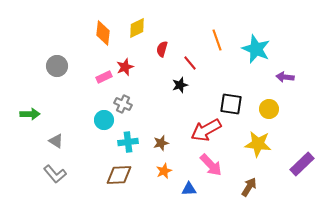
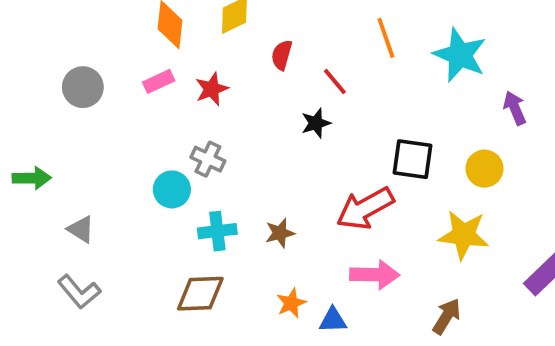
pink rectangle: (104, 77) -> (159, 81), moved
purple arrow: (285, 77) -> (515, 108), turned 60
pink arrow: (211, 165) -> (375, 275), turned -45
orange star: (164, 171) -> (291, 303), moved

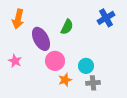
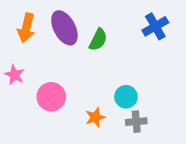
purple ellipse: (41, 39) -> (64, 28), moved
pink star: (15, 61) -> (15, 75), moved
pink circle: (55, 61) -> (51, 97), moved

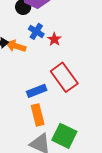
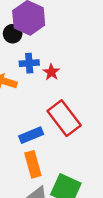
blue cross: (36, 31) -> (29, 63), turned -35

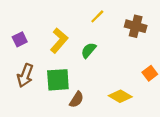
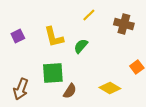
yellow L-shape: (59, 40) -> (54, 37), turned 125
brown arrow: (25, 75) -> (21, 89), moved

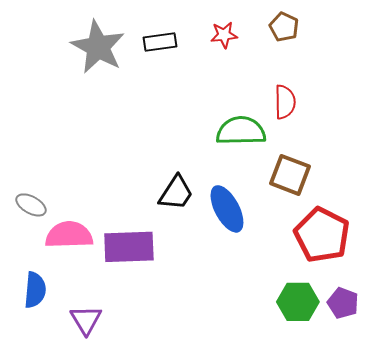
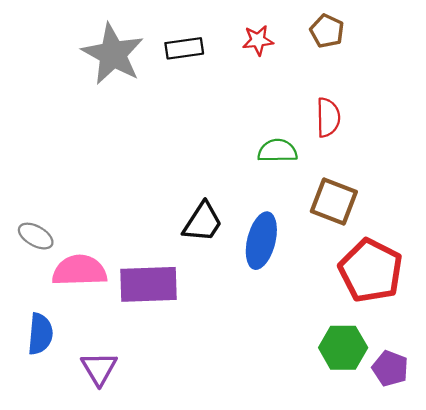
green semicircle: (241, 131) -> (277, 151), size x0.7
blue ellipse: (227, 209) -> (261, 241), turned 42
purple pentagon: (343, 303) -> (390, 368), moved

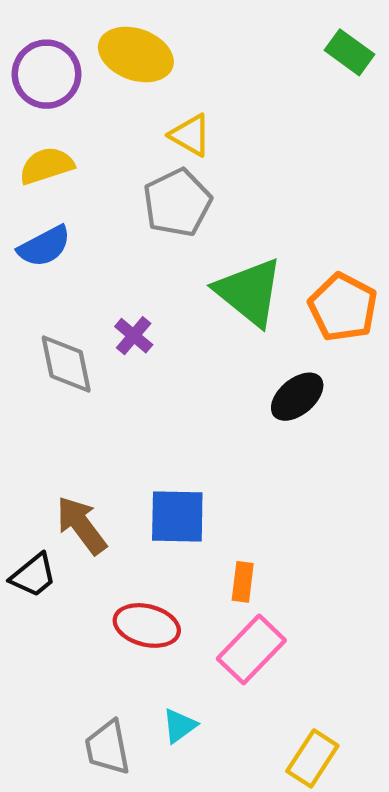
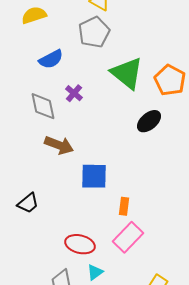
blue semicircle: (44, 246) -> (51, 59), moved
brown arrow: (81, 525) -> (59, 145), moved, turned 148
red ellipse: (147, 625) -> (80, 244), moved

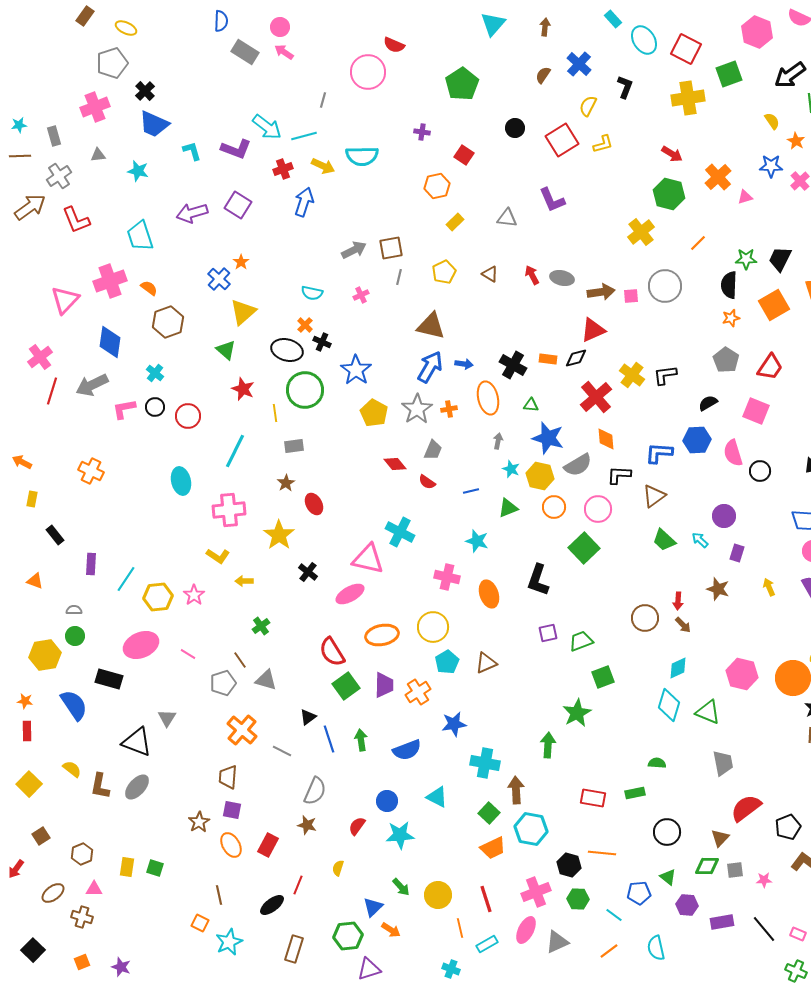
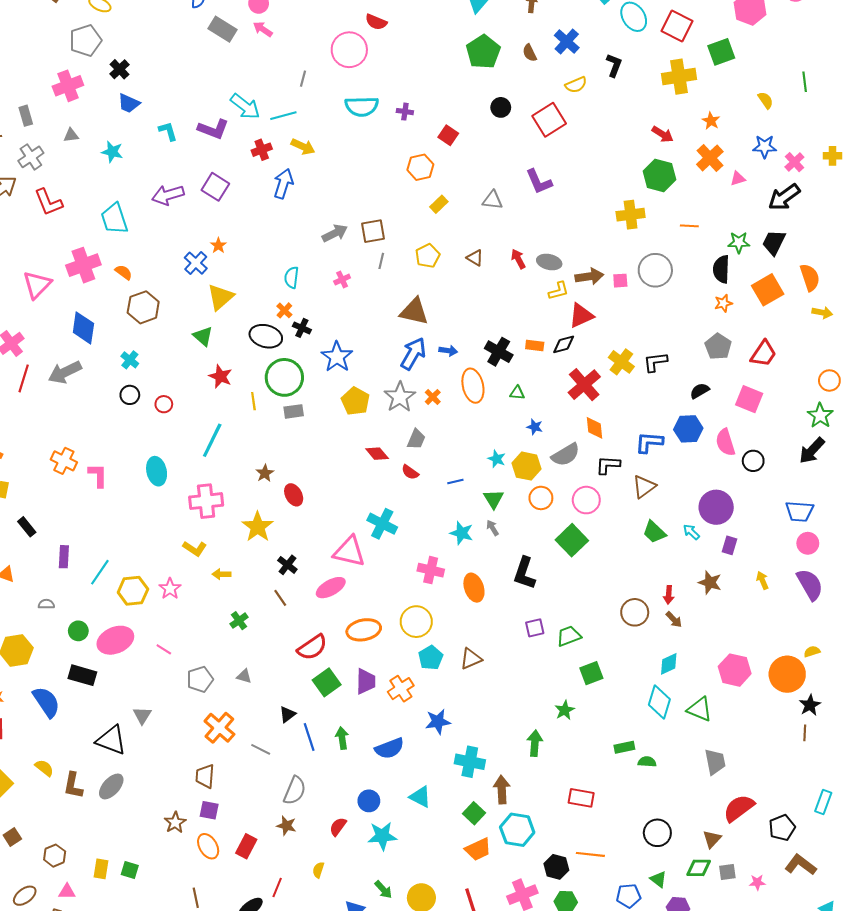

--------------------------------------------------

> _WHAT YOU ARE ASKED TO DO_
If a line in the records above contains the word "arrow", copy it.

> _COMPLETED TASK_
purple arrow: (285, 77) -> (515, 108), turned 60
pink arrow: (211, 165) -> (375, 275), turned -45
brown arrow: (25, 75) -> (21, 89), moved
brown arrow: (81, 525) -> (59, 145), moved, turned 148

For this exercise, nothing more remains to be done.